### Task data ###

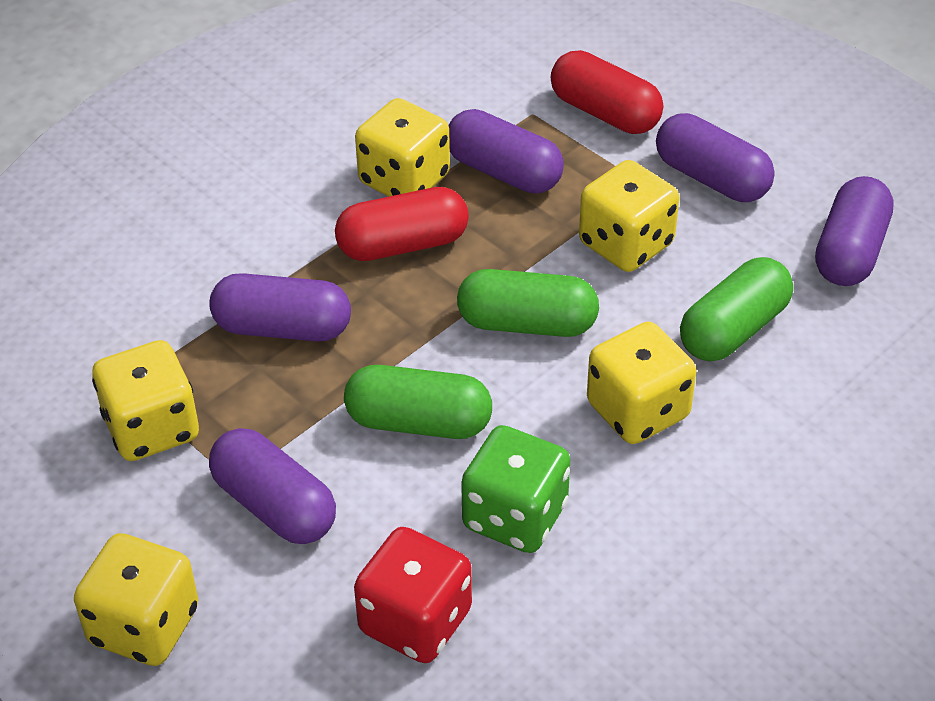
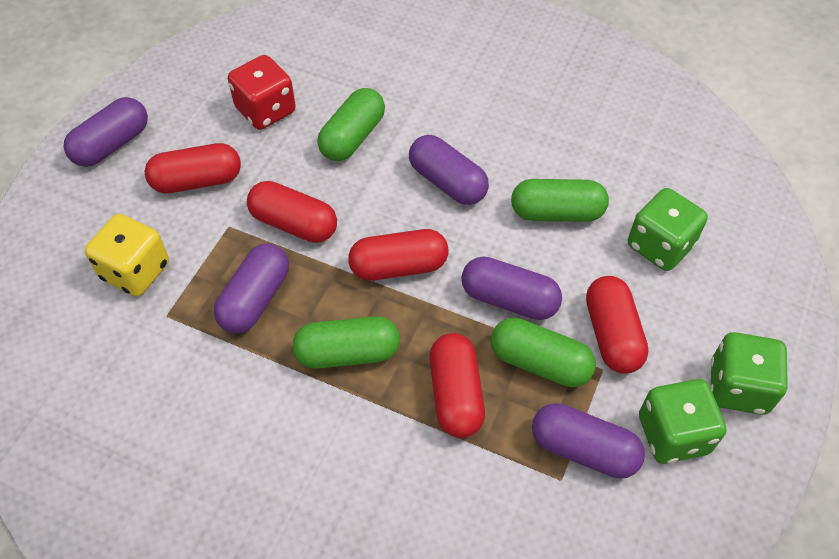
green capsule: 3 -> 4
green dice: 1 -> 3
red capsule: 2 -> 5
yellow dice: 5 -> 1

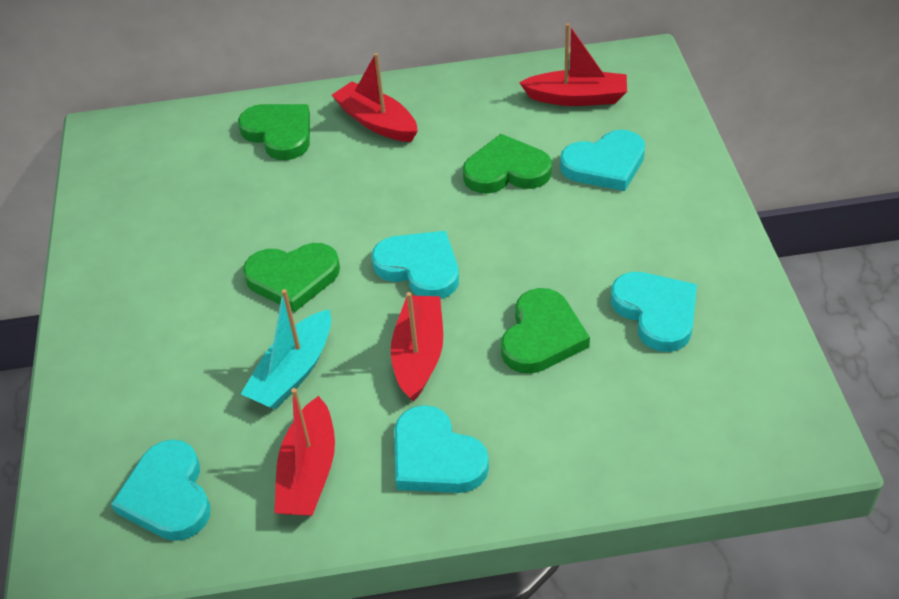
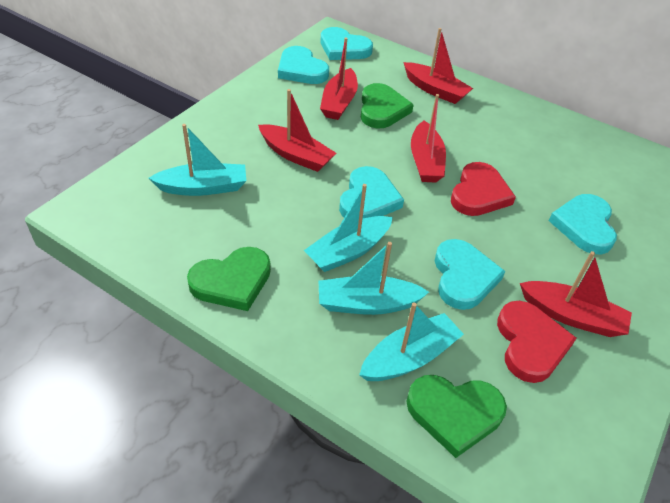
green heart: 4 -> 3
red boat: 4 -> 5
red heart: 0 -> 2
turquoise boat: 1 -> 4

###

What is expected:
Which lines of the listing contain the string "green"? Copy every one of them.

Task response:
green capsule: 3 -> 4
green dice: 1 -> 3
green heart: 4 -> 3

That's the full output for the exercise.